[Collected data entries]
════════════════════

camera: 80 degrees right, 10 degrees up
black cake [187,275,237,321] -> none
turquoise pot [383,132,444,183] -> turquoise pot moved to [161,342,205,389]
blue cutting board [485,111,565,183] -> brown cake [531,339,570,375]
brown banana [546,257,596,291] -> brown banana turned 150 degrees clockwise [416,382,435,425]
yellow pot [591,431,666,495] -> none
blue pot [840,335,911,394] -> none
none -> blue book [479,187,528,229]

════════════════════

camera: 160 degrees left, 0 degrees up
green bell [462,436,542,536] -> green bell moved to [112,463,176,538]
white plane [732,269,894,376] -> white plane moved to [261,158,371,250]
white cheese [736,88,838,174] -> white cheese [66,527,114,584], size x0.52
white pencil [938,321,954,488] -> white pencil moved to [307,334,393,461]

════════════════════

▸ ABOUT THIS TASK: One stretch of the lines above is wanted, from the line that contains "camera: 80 degrees right, 10 degrees up" through the line that contains "blue cutting board". Output it exactly.

▸ WRITTEN ANSWER:
camera: 80 degrees right, 10 degrees up
black cake [187,275,237,321] -> none
turquoise pot [383,132,444,183] -> turquoise pot moved to [161,342,205,389]
blue cutting board [485,111,565,183] -> brown cake [531,339,570,375]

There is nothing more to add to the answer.